Work item: Your answer must be an exact transcription of every record below, with the pictures omitted.

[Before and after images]
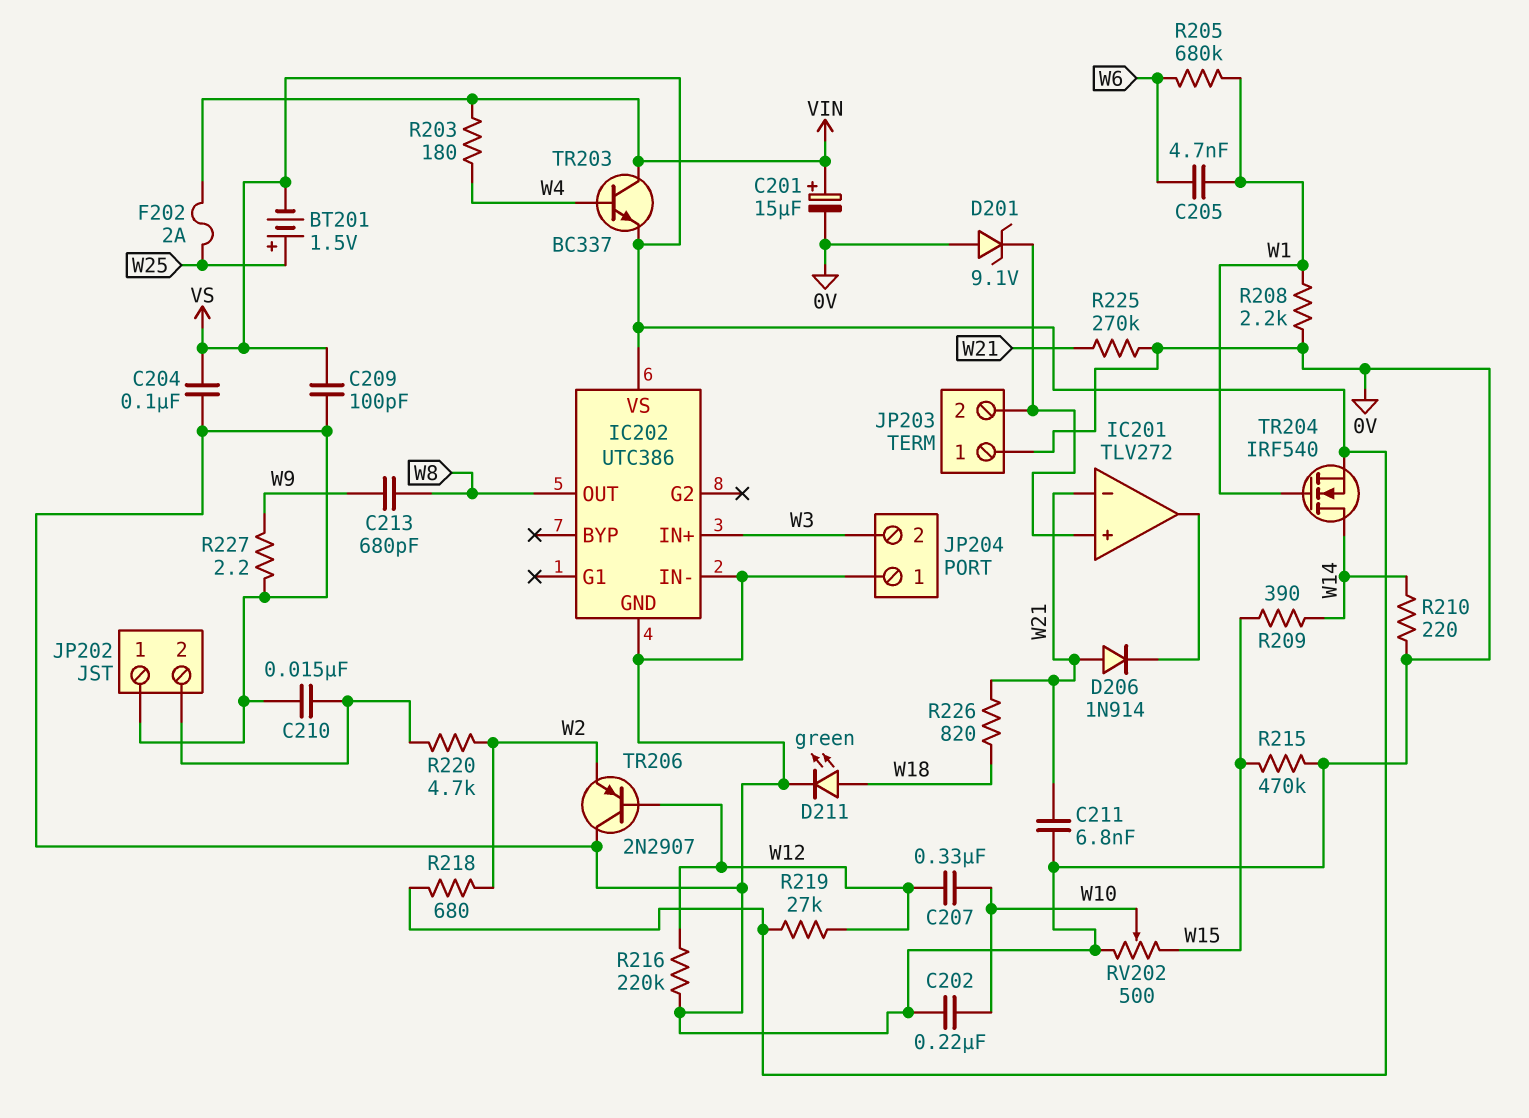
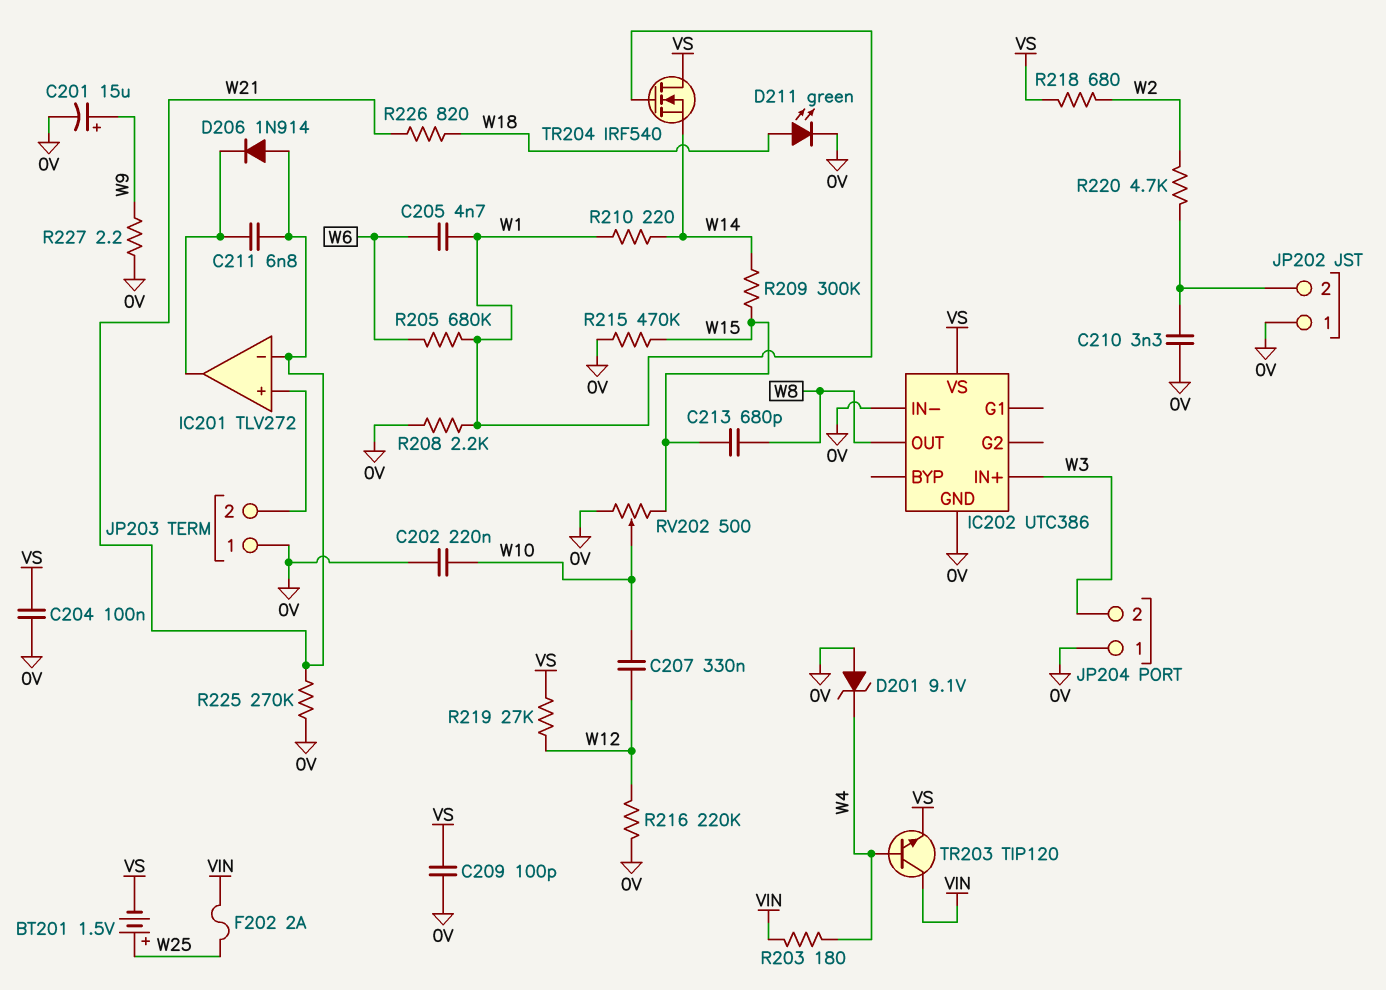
C201: 15uF (plus VIN, minus 0V) -> 15uF (plus W9, minus 0V)
C210: 15nF (0V, JP202/2) -> 3.3nF (0V, JP202/2)
C211: 6.8nF (0V, W21) -> 6.8nF (IC201/out, W21)
C213: 680pF (W8, W9) -> 680pF (W8, W15)
D201: zener 9.1V (A 0V, K IC201/in+) -> zener 9.1V (A 0V, K W4)
R209: 390 (W14, W15) -> 300k (W14, W15)
R210: 220 (0V, W14) -> 220 (W1, W14)
TR203: NPN BC337 (B W4, C VIN, E VS) -> NPN TIP120 (B W4, C VIN, E VS)
TR204: NMOS IRF540 (G W1, D W14, S VS) -> NMOS IRF540 (G W1, D VS, S W14)
TR206: PNP 2N2907 (B W12, C 0V, E W2) -> none

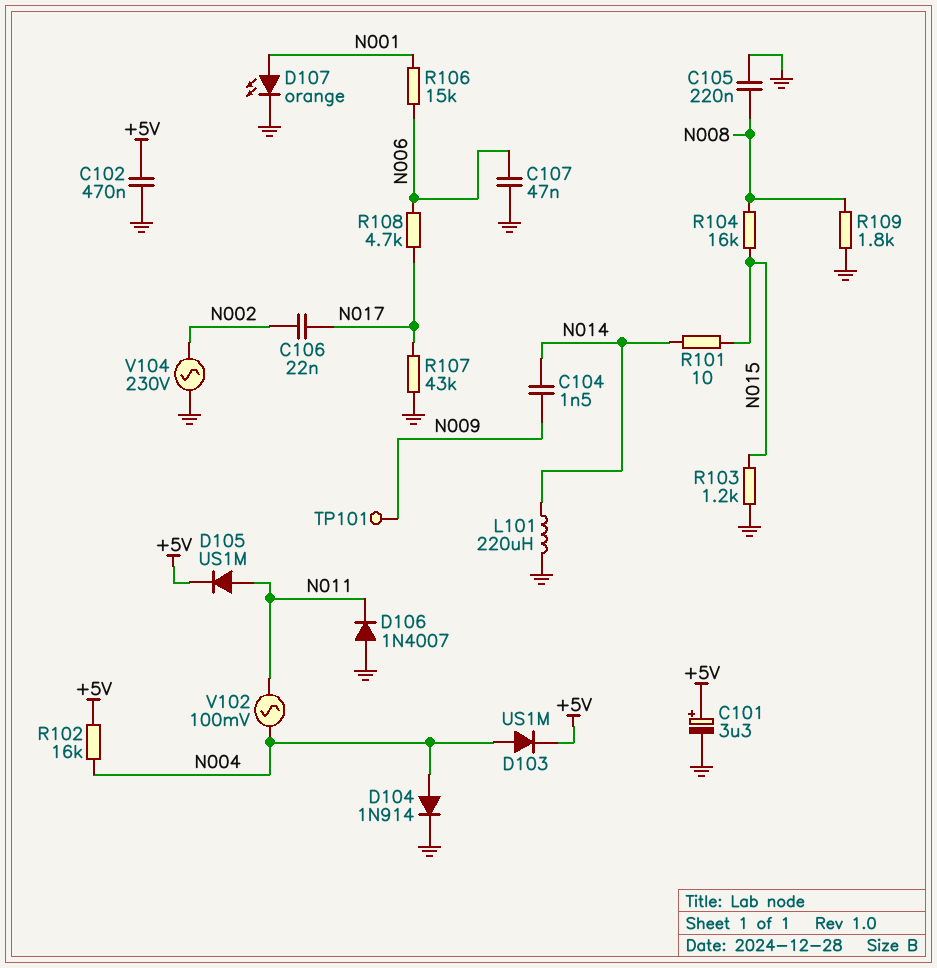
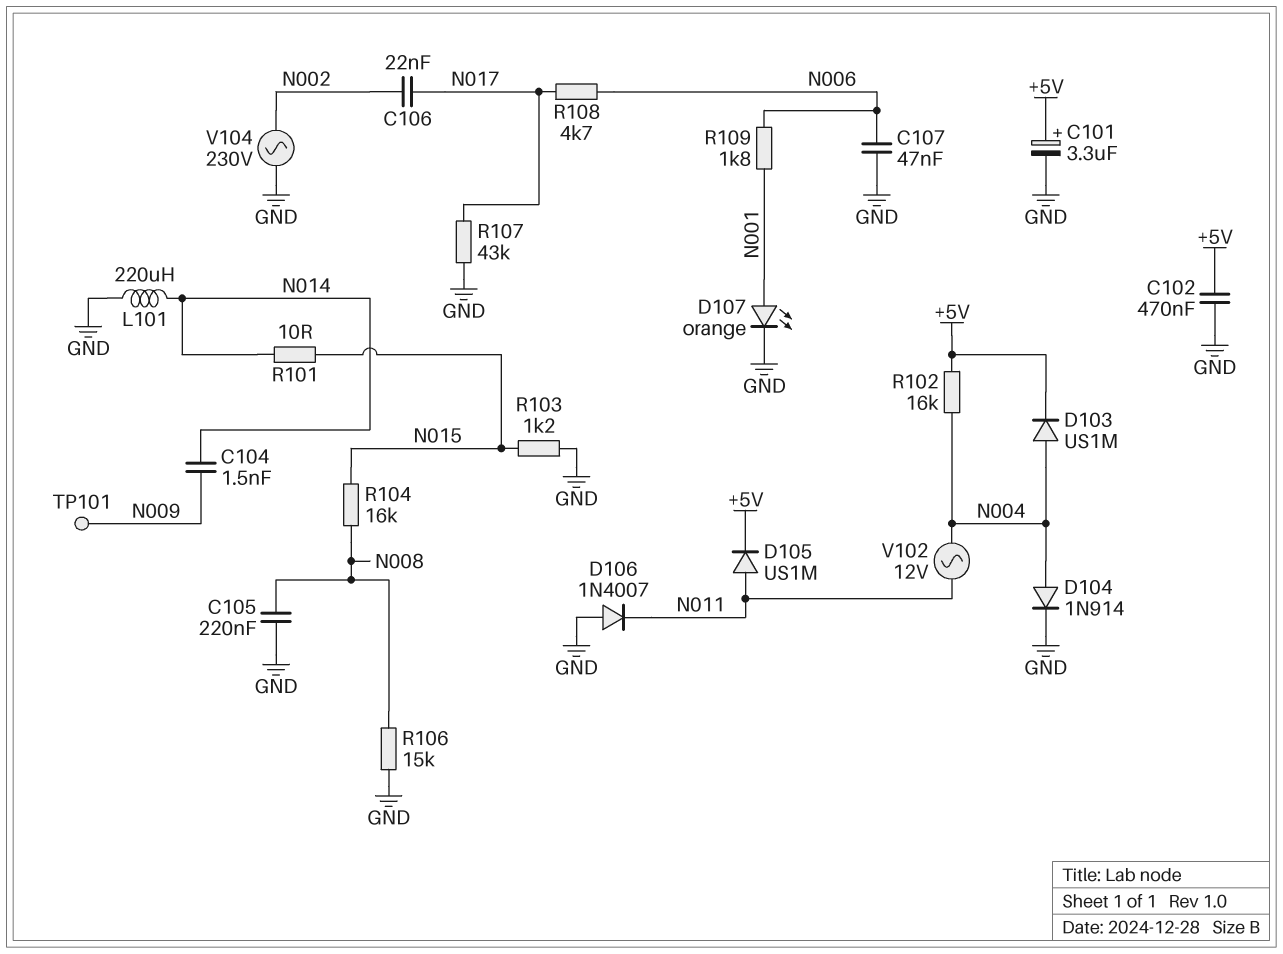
R106: 15k (N001, N006) -> 15k (GND, N008)
R109: 1.8k (GND, N008) -> 1.8k (N001, N006)
V102: AC 100mV (N004, N011) -> AC 12V (N004, N011)

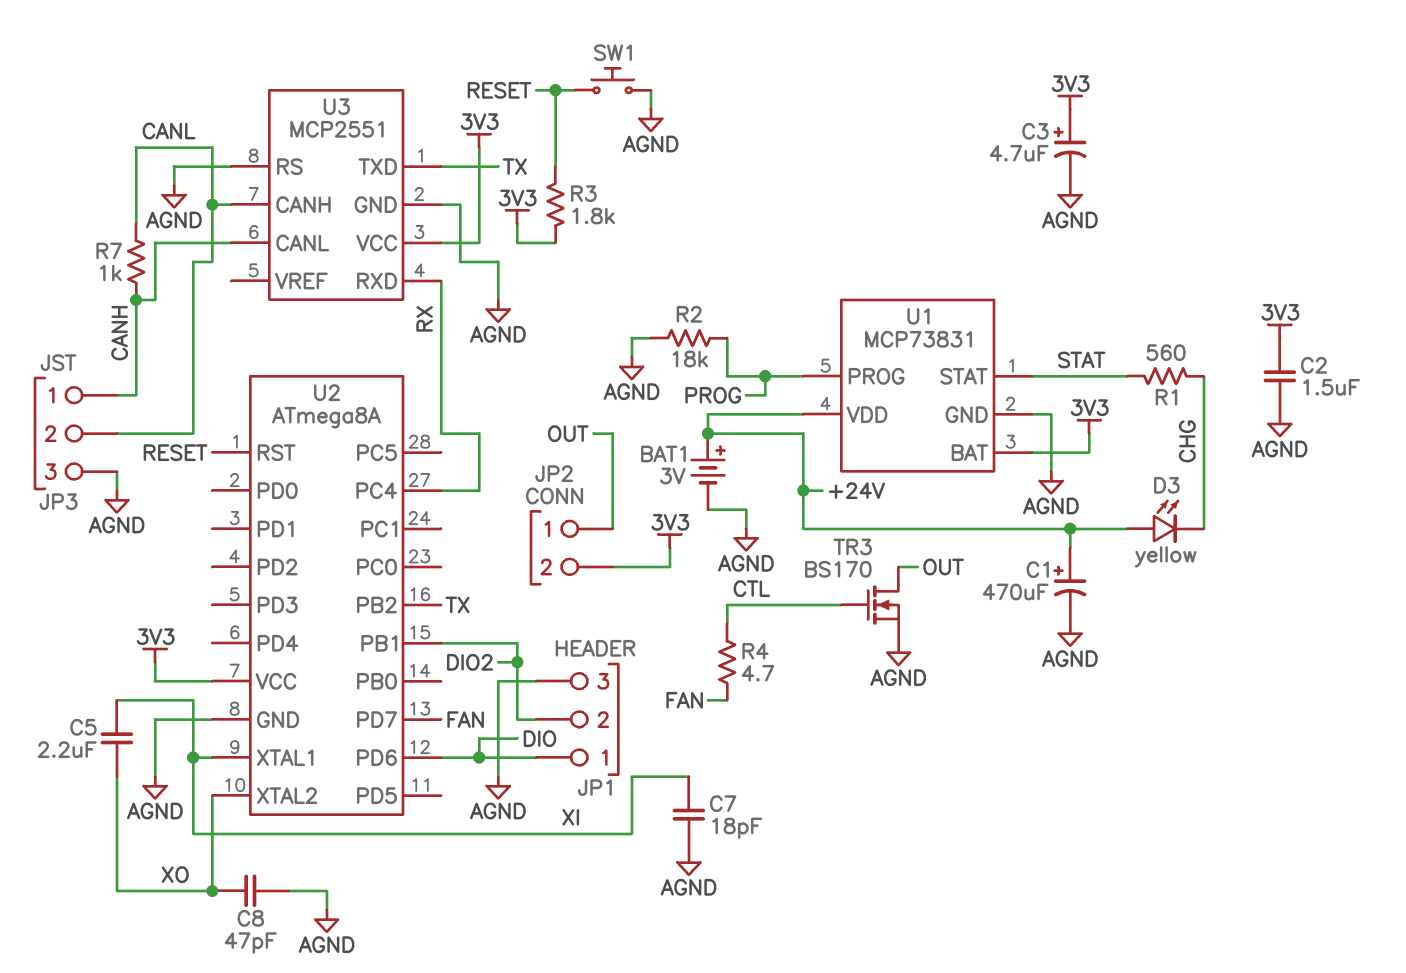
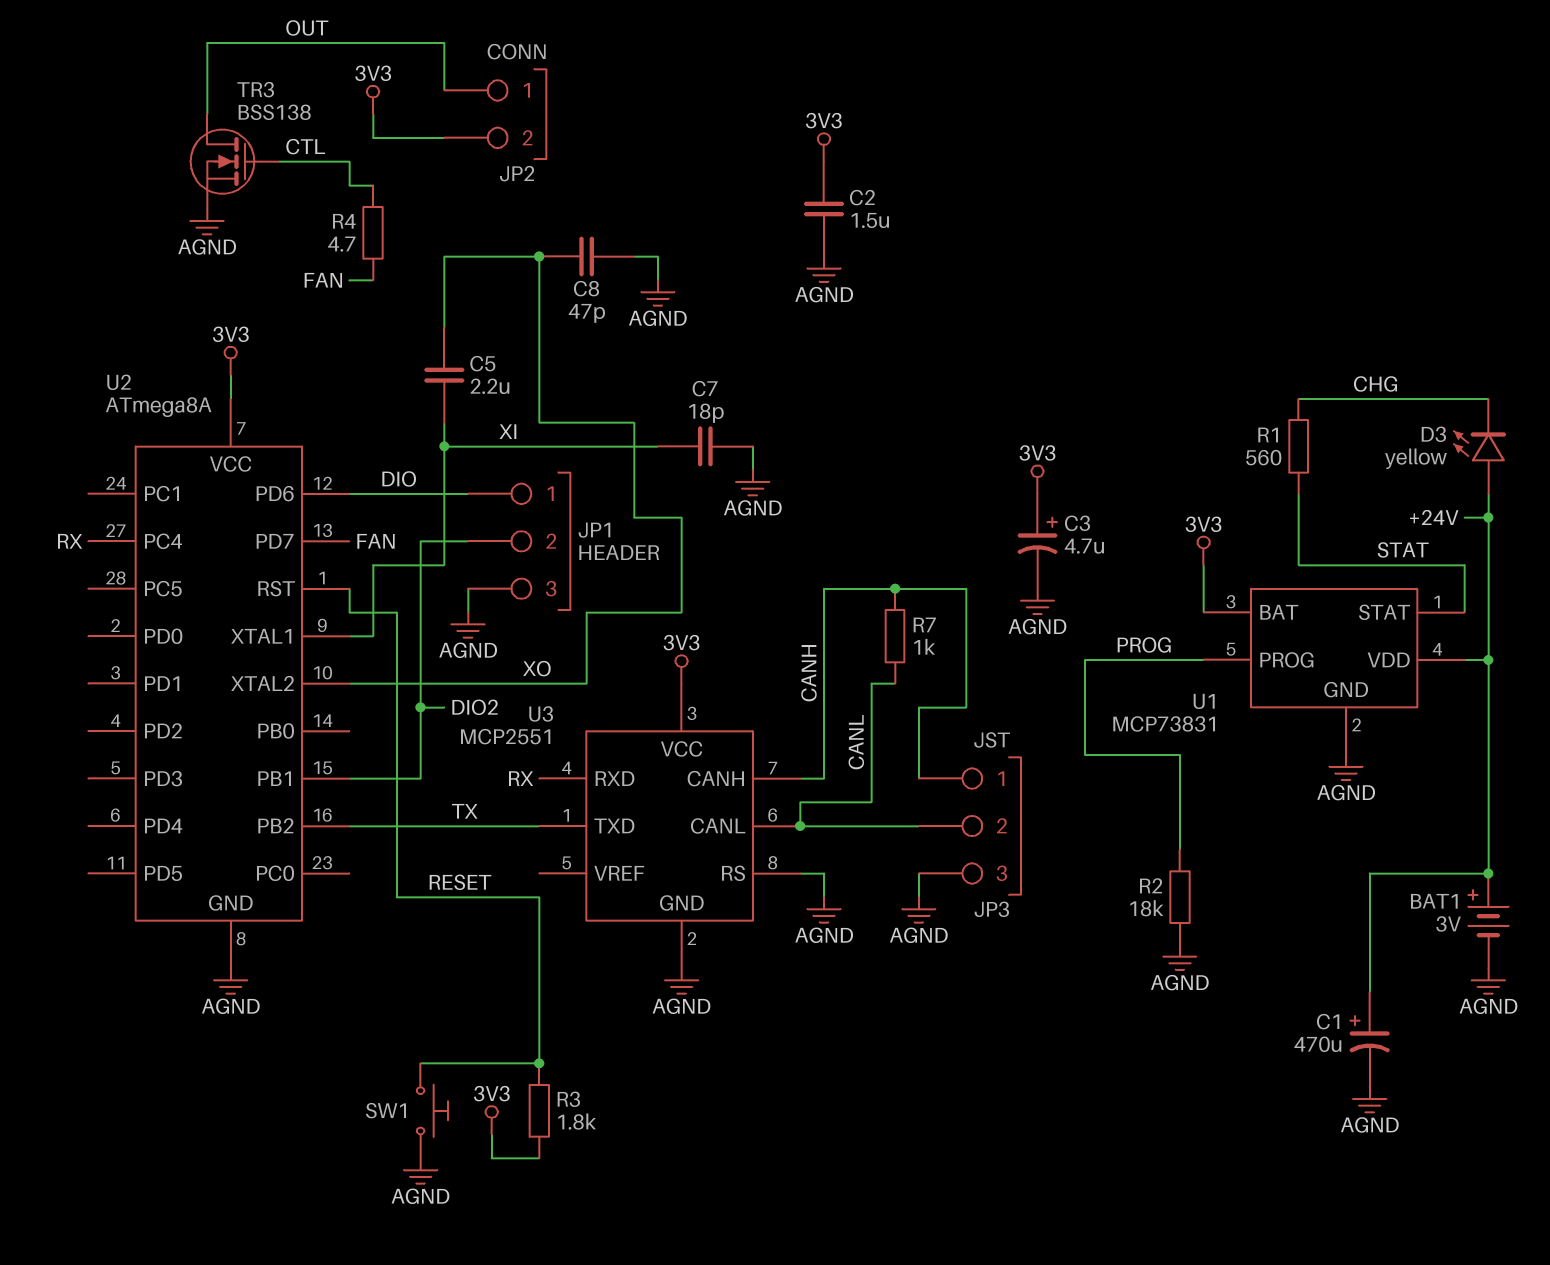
TR3: NMOS BS170 (G CTL, D OUT, S AGND) -> NMOS BSS138 (G CTL, D OUT, S AGND)
U3 pin CANH: CANL -> CANH
U3 pin CANL: CANH -> CANL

Output:
C201: 15uF (plus VIN, minus 0V) -> 15uF (plus W9, minus 0V)
C210: 15nF (0V, JP202/2) -> 3.3nF (0V, JP202/2)
C211: 6.8nF (0V, W21) -> 6.8nF (IC201/out, W21)
C213: 680pF (W8, W9) -> 680pF (W8, W15)
D201: zener 9.1V (A 0V, K IC201/in+) -> zener 9.1V (A 0V, K W4)
R209: 390 (W14, W15) -> 300k (W14, W15)
R210: 220 (0V, W14) -> 220 (W1, W14)
TR203: NPN BC337 (B W4, C VIN, E VS) -> NPN TIP120 (B W4, C VIN, E VS)
TR204: NMOS IRF540 (G W1, D W14, S VS) -> NMOS IRF540 (G W1, D VS, S W14)
TR206: PNP 2N2907 (B W12, C 0V, E W2) -> none

R106: 15k (N001, N006) -> 15k (GND, N008)
R109: 1.8k (GND, N008) -> 1.8k (N001, N006)
V102: AC 100mV (N004, N011) -> AC 12V (N004, N011)

TR3: NMOS BS170 (G CTL, D OUT, S AGND) -> NMOS BSS138 (G CTL, D OUT, S AGND)
U3 pin CANH: CANL -> CANH
U3 pin CANL: CANH -> CANL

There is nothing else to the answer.